── Supplied records ──
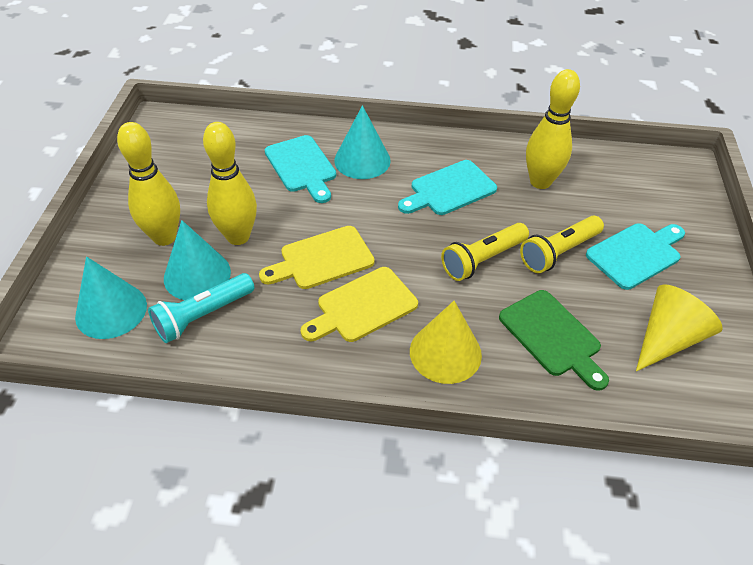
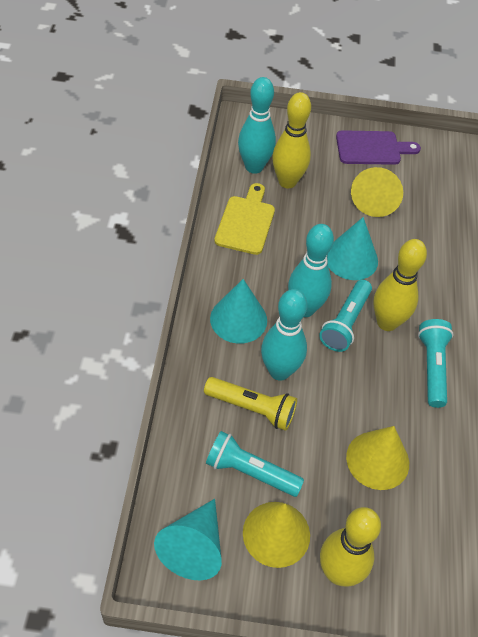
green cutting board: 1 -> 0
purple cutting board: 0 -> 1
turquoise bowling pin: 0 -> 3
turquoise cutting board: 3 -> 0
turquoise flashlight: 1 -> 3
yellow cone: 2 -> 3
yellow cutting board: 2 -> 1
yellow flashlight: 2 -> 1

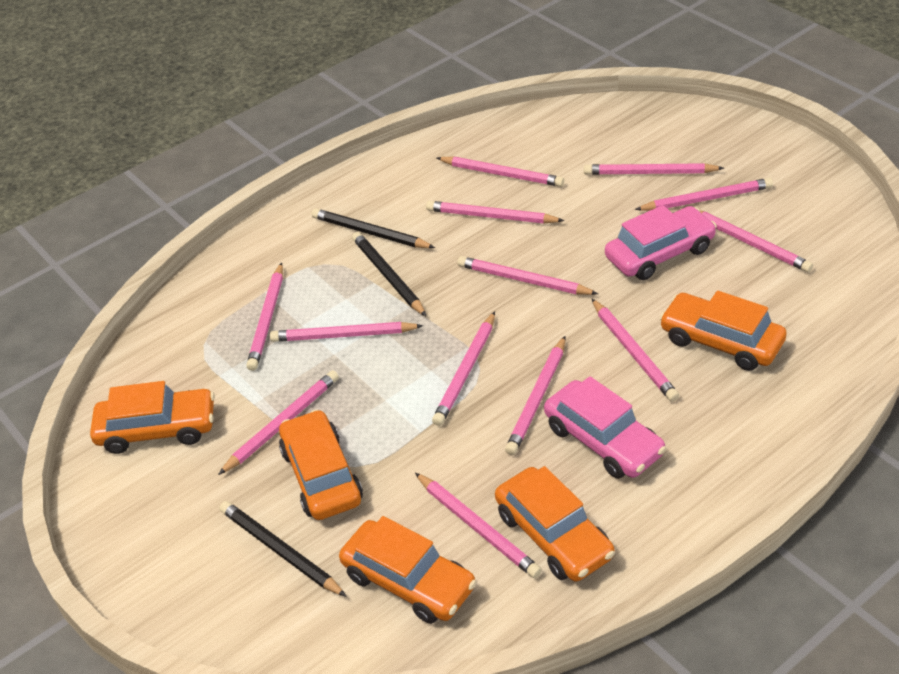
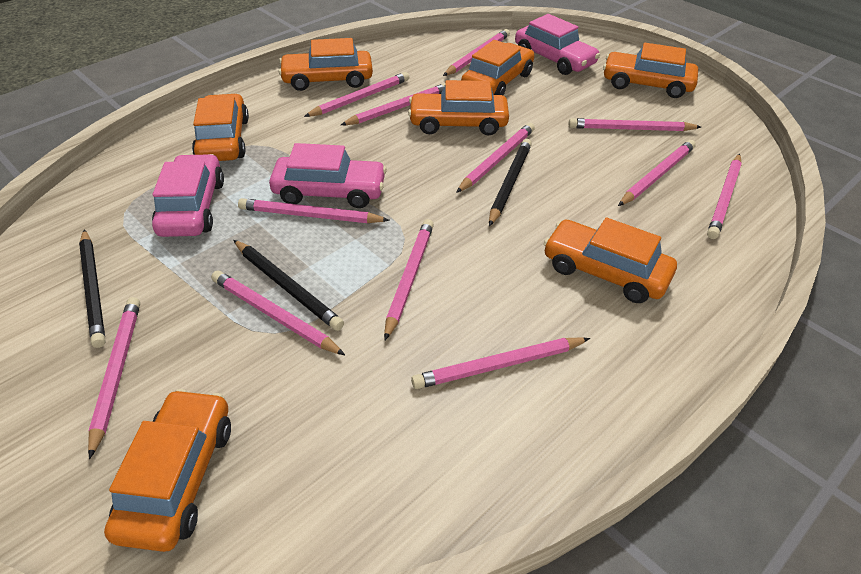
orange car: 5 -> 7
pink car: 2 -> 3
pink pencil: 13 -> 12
───
── Supplied records ──
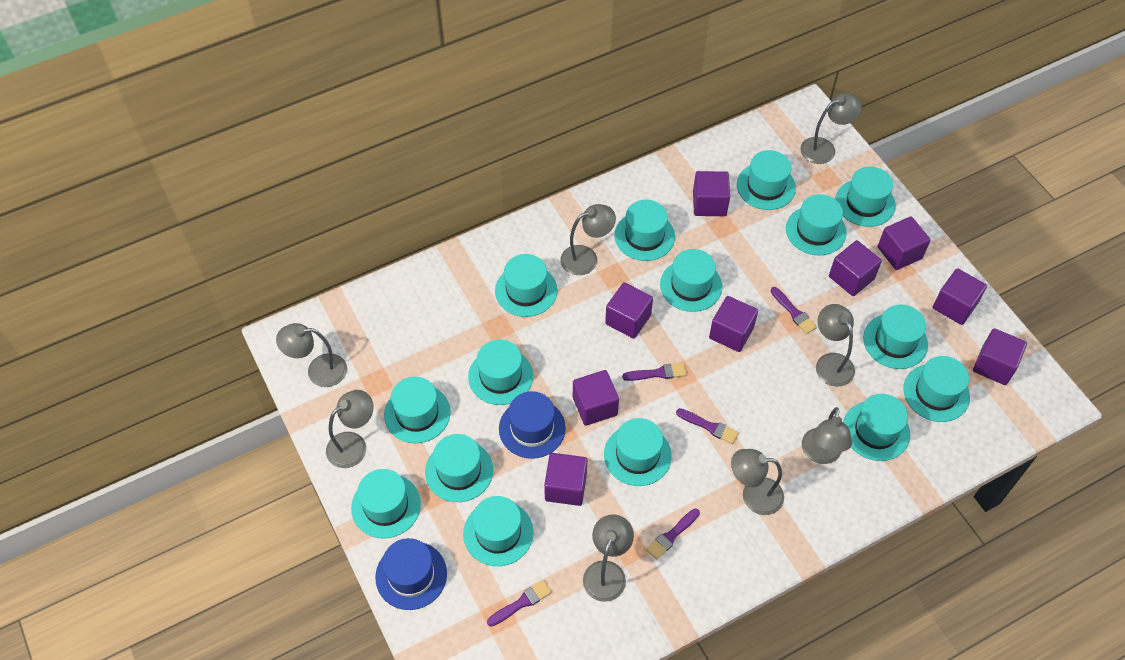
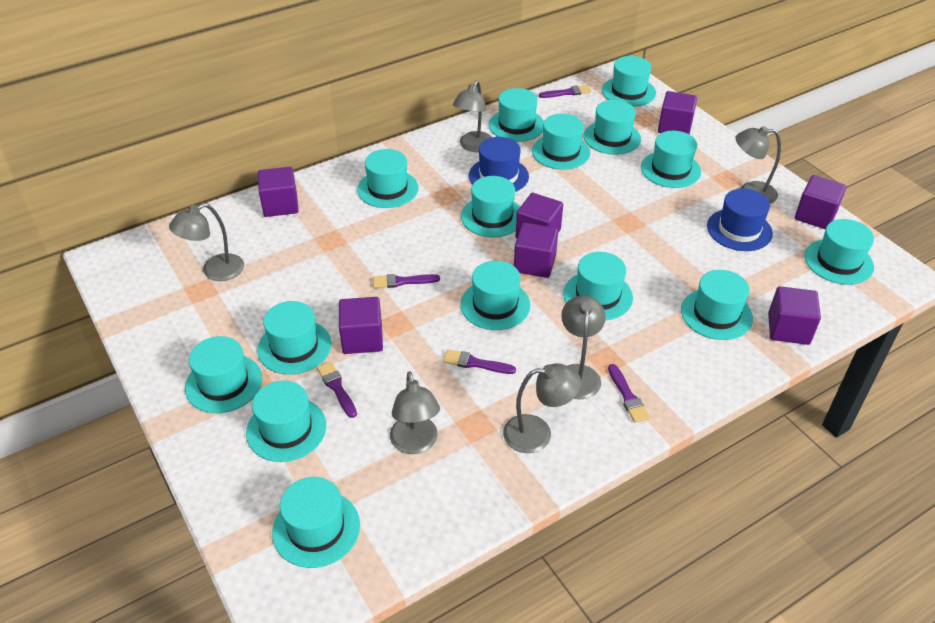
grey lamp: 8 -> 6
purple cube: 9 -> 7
───
── Supplied records ──
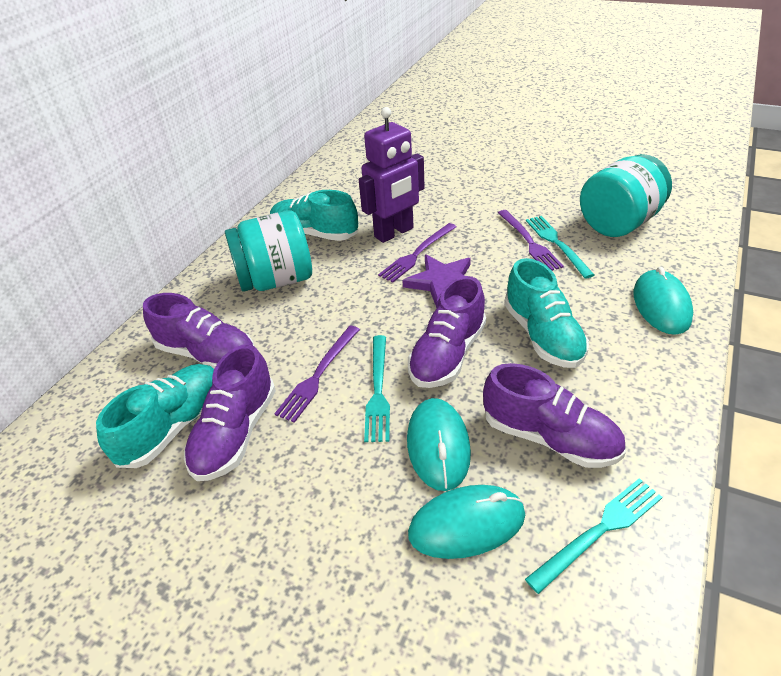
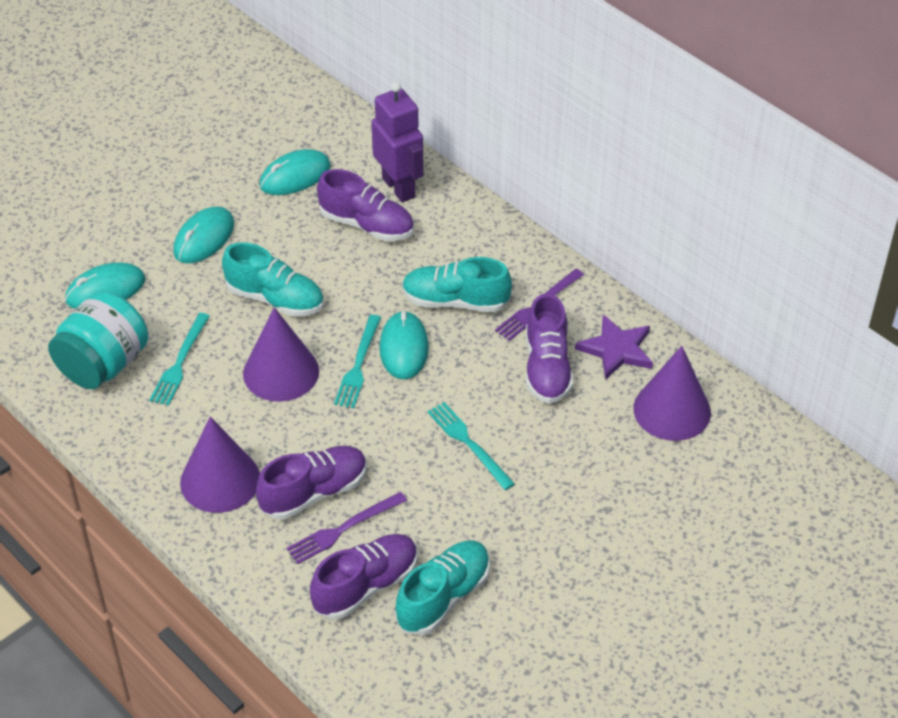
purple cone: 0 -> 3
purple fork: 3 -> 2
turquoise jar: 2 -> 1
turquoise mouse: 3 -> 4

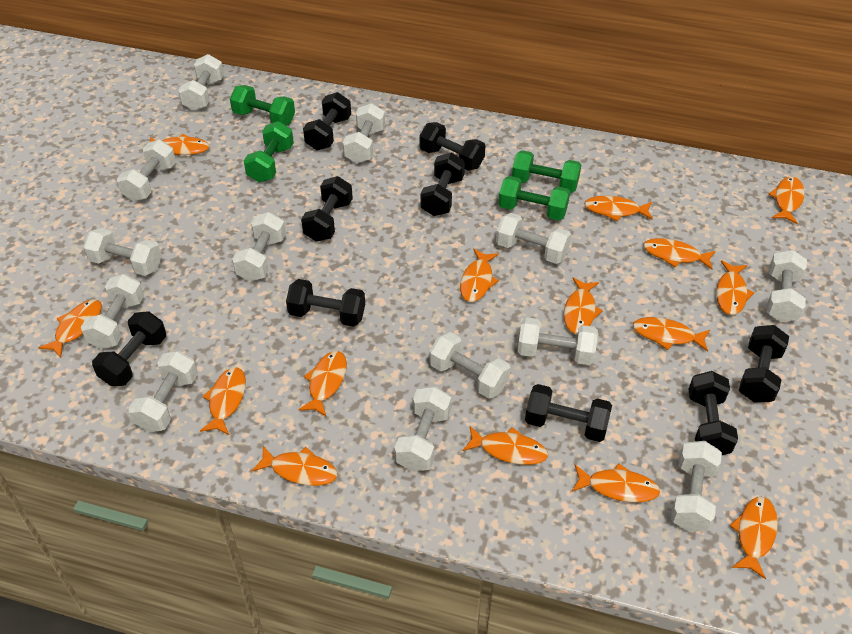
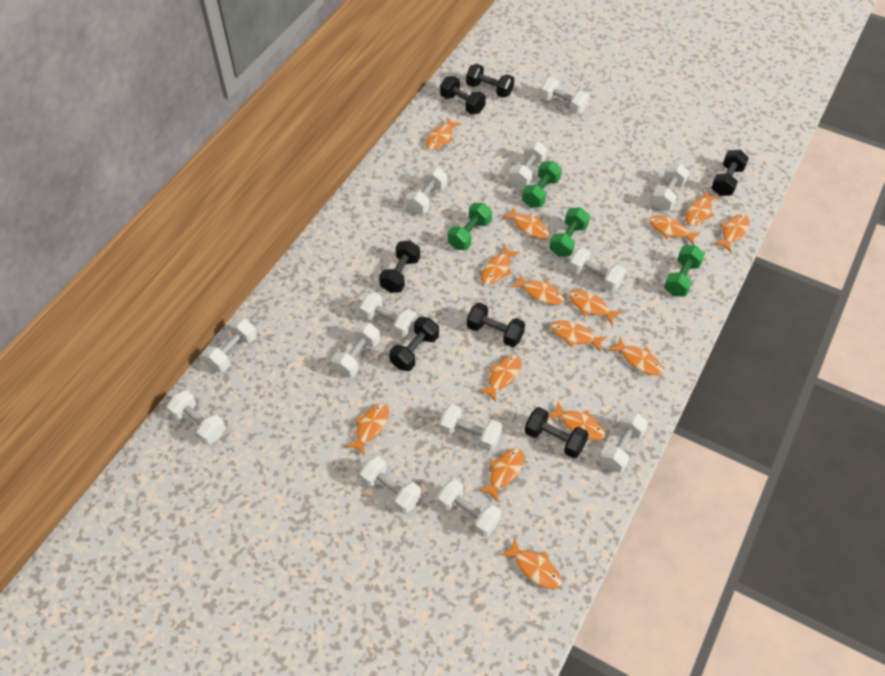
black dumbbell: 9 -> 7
───
• **Your objective**
Whenever a line of the material above contains the string "flashlight", copy that line out.

• **Exercise output**
turquoise flashlight: 1 -> 3
yellow flashlight: 2 -> 1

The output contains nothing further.